Copy out the material starting at the line that contains "coordinates (371, 320)." and ending with the line that contains "In the image, there is a desktop. Where". Reproduce nothing outside that span.
============
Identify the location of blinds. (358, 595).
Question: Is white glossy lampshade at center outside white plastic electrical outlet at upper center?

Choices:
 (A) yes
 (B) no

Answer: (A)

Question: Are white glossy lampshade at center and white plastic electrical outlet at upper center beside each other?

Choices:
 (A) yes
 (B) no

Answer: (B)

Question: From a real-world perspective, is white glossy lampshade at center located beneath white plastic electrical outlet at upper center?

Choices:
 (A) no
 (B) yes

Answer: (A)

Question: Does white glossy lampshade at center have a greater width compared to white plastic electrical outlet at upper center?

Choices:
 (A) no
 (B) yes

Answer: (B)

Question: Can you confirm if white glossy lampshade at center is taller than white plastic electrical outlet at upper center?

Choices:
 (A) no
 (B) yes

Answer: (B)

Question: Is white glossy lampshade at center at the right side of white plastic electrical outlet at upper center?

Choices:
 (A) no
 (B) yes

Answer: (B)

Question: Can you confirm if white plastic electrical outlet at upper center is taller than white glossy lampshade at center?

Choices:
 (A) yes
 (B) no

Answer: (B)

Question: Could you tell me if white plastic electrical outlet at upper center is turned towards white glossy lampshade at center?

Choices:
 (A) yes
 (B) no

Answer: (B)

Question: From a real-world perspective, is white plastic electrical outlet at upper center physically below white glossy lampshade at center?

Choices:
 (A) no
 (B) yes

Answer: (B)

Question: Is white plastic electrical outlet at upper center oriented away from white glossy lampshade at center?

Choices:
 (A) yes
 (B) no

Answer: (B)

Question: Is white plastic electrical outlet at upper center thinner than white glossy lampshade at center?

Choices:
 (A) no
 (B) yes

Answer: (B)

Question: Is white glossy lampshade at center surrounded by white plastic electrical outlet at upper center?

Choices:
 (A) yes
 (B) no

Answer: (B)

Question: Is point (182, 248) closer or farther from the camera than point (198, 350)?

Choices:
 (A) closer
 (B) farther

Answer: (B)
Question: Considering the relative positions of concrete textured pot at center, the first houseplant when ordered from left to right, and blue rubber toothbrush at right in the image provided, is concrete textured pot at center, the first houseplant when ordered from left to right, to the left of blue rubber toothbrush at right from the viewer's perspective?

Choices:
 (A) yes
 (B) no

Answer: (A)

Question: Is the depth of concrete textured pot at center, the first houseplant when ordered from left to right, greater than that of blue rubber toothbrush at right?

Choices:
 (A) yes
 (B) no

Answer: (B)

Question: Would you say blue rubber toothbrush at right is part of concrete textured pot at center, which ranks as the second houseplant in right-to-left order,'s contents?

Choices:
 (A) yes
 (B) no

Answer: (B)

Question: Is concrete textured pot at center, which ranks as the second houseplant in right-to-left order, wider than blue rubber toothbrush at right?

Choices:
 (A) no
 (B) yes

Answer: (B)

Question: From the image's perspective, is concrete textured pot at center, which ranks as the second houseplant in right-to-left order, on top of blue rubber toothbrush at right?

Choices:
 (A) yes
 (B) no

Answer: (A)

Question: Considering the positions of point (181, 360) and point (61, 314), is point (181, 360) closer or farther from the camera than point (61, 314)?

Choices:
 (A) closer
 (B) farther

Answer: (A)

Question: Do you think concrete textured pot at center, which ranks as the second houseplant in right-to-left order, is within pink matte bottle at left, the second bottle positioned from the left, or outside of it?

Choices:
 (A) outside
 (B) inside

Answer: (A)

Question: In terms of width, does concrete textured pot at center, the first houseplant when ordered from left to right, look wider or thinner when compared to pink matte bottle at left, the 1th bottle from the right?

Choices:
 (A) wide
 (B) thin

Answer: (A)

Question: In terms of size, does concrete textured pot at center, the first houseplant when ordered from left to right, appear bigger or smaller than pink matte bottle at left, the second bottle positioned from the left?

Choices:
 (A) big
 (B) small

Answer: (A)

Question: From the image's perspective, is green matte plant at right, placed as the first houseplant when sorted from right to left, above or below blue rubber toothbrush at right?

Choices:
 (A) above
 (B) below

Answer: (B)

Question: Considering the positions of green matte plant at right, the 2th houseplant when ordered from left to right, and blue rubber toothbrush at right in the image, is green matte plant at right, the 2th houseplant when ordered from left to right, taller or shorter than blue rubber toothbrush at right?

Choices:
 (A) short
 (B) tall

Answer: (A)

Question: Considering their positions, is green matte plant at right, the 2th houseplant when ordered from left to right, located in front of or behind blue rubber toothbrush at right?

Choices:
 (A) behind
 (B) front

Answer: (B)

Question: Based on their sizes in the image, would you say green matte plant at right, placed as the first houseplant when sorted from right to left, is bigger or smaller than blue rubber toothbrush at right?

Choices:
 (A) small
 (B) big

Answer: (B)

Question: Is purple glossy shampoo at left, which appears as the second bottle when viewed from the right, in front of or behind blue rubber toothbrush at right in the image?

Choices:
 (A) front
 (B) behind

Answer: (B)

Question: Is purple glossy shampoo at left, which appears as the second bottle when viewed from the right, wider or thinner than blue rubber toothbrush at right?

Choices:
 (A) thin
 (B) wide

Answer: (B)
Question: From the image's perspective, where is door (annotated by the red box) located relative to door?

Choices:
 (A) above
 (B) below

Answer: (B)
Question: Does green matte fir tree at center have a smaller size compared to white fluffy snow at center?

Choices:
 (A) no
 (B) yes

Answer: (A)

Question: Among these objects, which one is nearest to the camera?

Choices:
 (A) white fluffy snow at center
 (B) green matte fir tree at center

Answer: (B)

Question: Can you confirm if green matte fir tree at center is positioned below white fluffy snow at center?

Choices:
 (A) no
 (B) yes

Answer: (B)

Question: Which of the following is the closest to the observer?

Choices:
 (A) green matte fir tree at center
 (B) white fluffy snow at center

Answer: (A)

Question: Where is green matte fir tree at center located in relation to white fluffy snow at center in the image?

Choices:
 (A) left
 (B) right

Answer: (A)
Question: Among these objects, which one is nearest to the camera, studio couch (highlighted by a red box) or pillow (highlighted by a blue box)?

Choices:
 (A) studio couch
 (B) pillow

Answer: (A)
============
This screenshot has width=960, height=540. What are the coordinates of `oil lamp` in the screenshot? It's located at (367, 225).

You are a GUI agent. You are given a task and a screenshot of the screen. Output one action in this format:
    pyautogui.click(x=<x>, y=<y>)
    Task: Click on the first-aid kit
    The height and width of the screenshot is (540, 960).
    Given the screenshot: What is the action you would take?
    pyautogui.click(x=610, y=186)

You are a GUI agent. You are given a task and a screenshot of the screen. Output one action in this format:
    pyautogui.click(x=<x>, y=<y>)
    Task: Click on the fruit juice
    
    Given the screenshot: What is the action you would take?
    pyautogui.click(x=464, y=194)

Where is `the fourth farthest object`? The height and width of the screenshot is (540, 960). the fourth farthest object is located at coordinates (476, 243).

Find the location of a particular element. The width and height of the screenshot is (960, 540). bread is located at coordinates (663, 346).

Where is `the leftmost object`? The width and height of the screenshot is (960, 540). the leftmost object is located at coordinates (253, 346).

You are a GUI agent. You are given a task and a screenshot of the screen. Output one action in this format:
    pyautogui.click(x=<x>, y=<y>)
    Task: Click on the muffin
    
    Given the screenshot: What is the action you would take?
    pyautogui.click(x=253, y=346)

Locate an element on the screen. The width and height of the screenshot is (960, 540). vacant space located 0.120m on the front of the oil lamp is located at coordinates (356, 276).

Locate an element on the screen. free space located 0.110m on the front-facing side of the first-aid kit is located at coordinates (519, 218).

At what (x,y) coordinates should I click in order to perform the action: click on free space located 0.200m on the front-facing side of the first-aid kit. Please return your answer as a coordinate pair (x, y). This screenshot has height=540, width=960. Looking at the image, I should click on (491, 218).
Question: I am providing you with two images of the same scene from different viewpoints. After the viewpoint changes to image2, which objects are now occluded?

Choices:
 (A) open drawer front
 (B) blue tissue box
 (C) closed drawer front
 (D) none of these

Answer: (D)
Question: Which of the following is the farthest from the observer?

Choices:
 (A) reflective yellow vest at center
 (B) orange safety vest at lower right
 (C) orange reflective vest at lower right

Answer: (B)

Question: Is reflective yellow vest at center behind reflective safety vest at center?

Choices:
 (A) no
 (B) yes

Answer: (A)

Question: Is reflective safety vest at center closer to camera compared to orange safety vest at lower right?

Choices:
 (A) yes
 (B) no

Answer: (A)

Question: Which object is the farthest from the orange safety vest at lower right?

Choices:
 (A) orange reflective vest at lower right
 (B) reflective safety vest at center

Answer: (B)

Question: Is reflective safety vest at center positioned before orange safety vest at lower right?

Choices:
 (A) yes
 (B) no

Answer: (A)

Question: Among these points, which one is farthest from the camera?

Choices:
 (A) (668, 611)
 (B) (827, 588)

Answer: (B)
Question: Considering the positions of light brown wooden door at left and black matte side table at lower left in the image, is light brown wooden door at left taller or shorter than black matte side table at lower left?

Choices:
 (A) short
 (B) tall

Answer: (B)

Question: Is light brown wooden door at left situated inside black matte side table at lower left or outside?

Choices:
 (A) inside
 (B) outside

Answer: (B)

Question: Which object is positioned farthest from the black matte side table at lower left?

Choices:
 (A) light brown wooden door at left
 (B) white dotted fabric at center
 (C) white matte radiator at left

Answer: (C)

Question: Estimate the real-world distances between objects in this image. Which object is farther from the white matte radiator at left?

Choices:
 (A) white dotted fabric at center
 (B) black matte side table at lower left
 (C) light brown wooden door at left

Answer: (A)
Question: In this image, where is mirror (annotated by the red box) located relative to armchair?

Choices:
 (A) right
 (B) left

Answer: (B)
============
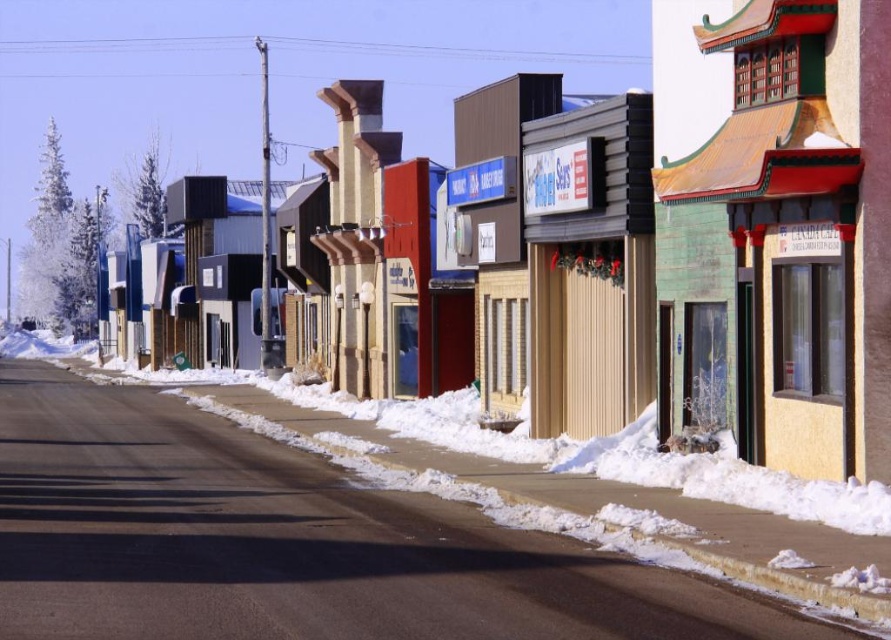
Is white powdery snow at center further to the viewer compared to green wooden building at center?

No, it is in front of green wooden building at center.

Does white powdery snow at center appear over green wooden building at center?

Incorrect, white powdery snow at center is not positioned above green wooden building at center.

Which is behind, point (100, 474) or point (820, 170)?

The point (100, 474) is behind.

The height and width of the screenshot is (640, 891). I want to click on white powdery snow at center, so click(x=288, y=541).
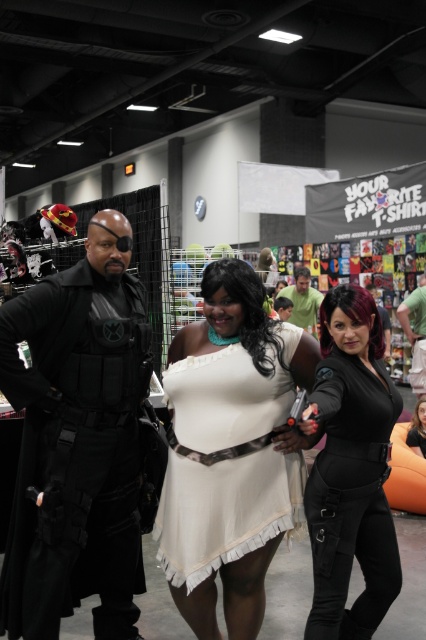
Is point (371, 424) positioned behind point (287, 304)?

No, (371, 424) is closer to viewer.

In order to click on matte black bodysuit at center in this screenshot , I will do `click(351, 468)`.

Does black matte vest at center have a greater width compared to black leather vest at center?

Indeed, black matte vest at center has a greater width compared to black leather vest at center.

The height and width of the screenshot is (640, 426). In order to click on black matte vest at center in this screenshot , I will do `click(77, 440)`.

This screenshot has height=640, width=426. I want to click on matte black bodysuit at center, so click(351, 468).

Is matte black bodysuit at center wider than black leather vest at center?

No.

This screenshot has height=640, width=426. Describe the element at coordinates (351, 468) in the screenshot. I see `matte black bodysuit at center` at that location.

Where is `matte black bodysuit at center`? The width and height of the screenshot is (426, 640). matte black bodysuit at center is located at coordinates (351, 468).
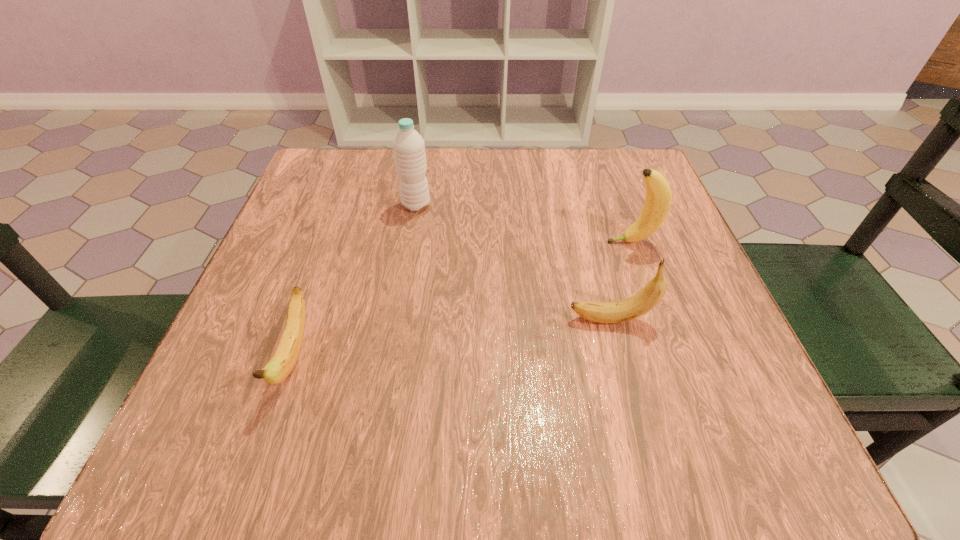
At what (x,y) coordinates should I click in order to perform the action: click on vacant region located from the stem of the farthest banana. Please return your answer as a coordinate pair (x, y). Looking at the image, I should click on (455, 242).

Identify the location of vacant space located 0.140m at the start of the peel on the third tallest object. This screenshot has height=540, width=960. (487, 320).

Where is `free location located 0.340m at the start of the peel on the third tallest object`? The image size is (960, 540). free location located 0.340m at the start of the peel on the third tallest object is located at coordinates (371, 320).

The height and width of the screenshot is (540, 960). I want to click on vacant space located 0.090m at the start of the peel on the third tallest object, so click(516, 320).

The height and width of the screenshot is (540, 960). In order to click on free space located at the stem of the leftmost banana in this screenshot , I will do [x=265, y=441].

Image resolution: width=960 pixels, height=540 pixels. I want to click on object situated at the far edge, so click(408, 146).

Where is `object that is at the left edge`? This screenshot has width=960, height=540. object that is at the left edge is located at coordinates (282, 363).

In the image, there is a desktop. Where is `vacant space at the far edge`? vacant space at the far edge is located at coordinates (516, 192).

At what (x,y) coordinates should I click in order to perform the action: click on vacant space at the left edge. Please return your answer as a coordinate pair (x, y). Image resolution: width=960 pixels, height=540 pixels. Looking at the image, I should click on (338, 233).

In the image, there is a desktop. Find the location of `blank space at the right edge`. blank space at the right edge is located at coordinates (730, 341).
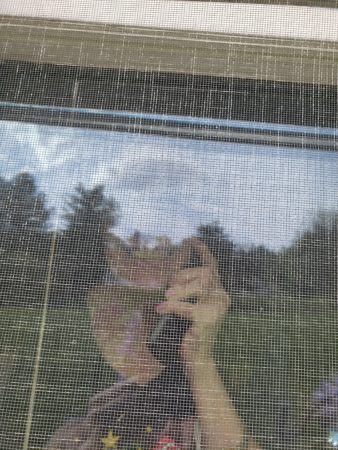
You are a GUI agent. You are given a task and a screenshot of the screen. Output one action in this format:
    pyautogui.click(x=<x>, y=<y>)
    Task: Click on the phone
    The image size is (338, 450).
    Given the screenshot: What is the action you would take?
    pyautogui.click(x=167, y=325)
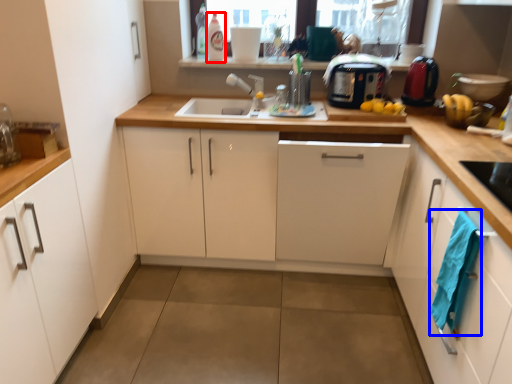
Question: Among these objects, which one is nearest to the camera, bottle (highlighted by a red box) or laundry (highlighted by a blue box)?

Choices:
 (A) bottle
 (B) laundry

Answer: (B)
============
▶ [CORRECT RESULT]
Where is `free location located 0.340m at the start of the peel on the third tallest object`? The image size is (960, 540). free location located 0.340m at the start of the peel on the third tallest object is located at coordinates (371, 320).

The height and width of the screenshot is (540, 960). I want to click on vacant space located 0.090m at the start of the peel on the third tallest object, so click(516, 320).

The height and width of the screenshot is (540, 960). In order to click on free space located at the stem of the leftmost banana in this screenshot , I will do [x=265, y=441].

Image resolution: width=960 pixels, height=540 pixels. I want to click on object situated at the far edge, so click(408, 146).

Where is `object that is at the left edge`? This screenshot has width=960, height=540. object that is at the left edge is located at coordinates (282, 363).

In the image, there is a desktop. Where is `vacant space at the far edge`? vacant space at the far edge is located at coordinates (516, 192).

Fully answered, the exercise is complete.